[START EXTRACTED ENTRIES]

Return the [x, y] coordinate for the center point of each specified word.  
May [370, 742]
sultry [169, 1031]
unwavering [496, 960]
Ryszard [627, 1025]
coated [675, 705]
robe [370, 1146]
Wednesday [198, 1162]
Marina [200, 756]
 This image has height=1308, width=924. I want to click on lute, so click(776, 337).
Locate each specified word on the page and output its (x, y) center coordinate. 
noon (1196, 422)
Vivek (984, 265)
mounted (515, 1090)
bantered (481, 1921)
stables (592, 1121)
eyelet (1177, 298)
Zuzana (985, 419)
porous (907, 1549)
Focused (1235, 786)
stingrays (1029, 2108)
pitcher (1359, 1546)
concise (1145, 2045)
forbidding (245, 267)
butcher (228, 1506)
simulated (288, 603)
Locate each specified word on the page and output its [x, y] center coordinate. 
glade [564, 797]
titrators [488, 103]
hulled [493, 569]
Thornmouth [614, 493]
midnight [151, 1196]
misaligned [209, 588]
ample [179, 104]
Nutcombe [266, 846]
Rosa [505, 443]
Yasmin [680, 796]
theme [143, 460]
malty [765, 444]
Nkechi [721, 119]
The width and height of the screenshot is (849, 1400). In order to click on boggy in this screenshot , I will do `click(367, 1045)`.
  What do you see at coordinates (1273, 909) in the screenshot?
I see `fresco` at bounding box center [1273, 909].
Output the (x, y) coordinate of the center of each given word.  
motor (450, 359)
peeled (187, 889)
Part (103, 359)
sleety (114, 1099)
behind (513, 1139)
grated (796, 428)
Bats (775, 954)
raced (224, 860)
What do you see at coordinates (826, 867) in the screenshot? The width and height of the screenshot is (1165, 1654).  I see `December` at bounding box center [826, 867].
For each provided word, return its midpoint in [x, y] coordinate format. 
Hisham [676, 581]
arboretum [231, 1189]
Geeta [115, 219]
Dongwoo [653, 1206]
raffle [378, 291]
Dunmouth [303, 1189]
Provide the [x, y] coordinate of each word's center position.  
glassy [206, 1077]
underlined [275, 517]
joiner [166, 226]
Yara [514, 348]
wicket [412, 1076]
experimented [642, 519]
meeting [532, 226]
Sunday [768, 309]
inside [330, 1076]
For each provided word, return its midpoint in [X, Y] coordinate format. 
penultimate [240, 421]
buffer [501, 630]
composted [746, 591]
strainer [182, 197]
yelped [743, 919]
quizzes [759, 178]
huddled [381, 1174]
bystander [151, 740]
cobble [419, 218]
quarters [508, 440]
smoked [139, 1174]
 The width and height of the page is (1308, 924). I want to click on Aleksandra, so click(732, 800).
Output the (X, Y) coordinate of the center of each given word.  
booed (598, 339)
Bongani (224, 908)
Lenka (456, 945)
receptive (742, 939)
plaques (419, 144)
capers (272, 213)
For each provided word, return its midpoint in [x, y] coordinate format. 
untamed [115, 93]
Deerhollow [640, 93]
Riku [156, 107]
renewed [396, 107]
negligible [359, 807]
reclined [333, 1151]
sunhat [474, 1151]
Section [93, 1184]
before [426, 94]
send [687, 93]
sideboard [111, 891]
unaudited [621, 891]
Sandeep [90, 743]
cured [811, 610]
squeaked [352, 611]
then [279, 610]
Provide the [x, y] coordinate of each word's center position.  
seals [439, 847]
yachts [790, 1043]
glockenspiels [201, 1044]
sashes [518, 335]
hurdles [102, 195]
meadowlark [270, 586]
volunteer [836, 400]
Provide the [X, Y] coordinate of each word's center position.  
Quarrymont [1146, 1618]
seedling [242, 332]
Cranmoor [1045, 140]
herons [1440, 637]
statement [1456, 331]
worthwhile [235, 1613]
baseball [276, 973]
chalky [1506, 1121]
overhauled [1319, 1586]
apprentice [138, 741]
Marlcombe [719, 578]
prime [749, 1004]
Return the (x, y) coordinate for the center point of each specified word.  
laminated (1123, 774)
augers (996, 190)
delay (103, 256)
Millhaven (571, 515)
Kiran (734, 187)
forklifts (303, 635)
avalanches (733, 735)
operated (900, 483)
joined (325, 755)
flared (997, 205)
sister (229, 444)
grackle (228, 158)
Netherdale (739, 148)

[END EXTRACTED ENTRIES]

WHAT IS ASKED => State how many lines of the data above contain the string "specified", treating uppercase and lowercase as distinct. Give only the number.

REPLY => 4